What to do: Below are some records. Return exactly the lines from the one containing "RFID2 pin SCK: GP18 -> GP5" through the one containing "RFID2 pin MOSI: GP11 -> GP19", both included, and only those.

Given data:
■ ■ ■

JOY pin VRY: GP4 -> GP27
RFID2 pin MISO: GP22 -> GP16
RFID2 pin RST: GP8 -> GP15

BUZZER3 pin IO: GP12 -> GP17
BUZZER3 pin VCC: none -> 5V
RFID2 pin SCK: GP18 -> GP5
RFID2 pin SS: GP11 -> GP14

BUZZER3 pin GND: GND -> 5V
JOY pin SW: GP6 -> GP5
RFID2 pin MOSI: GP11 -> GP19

■ ■ ■

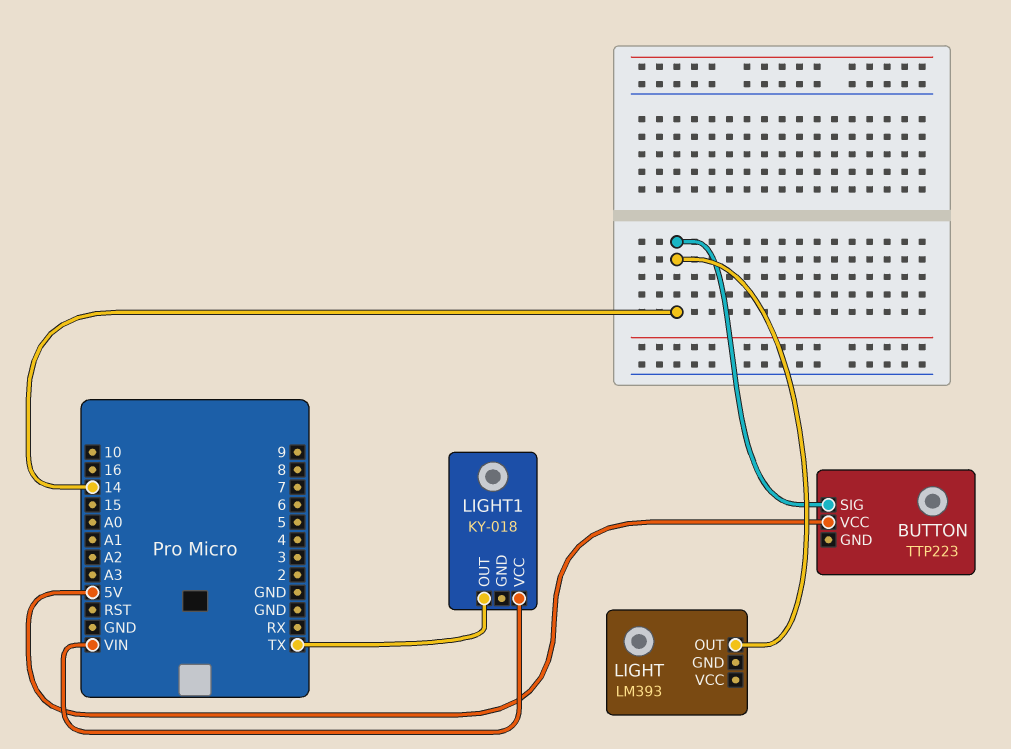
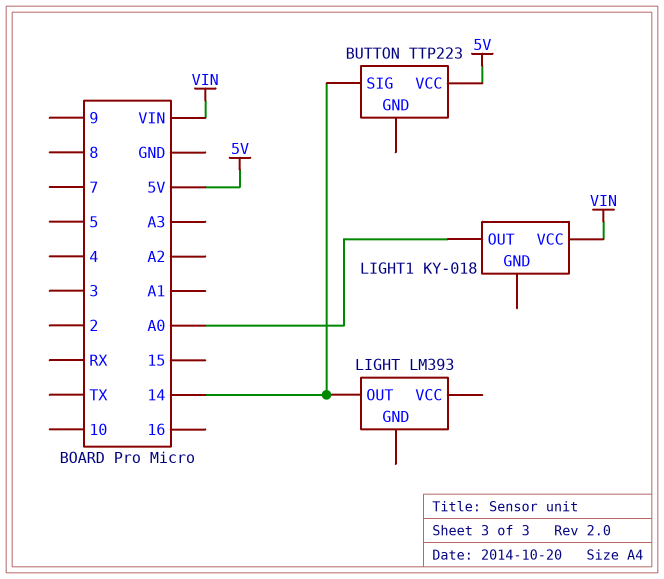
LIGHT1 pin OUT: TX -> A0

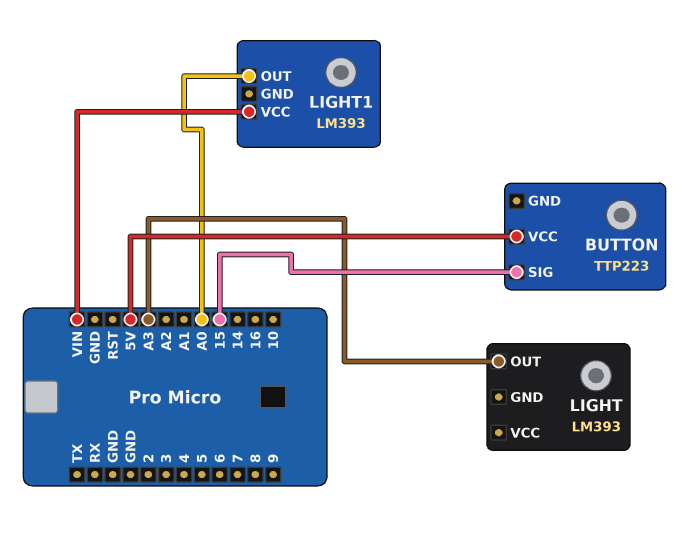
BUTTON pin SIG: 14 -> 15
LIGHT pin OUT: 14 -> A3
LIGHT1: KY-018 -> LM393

■ ■ ■

Answer box:
RFID2 pin SCK: GP18 -> GP5
RFID2 pin SS: GP11 -> GP14

BUZZER3 pin GND: GND -> 5V
JOY pin SW: GP6 -> GP5
RFID2 pin MOSI: GP11 -> GP19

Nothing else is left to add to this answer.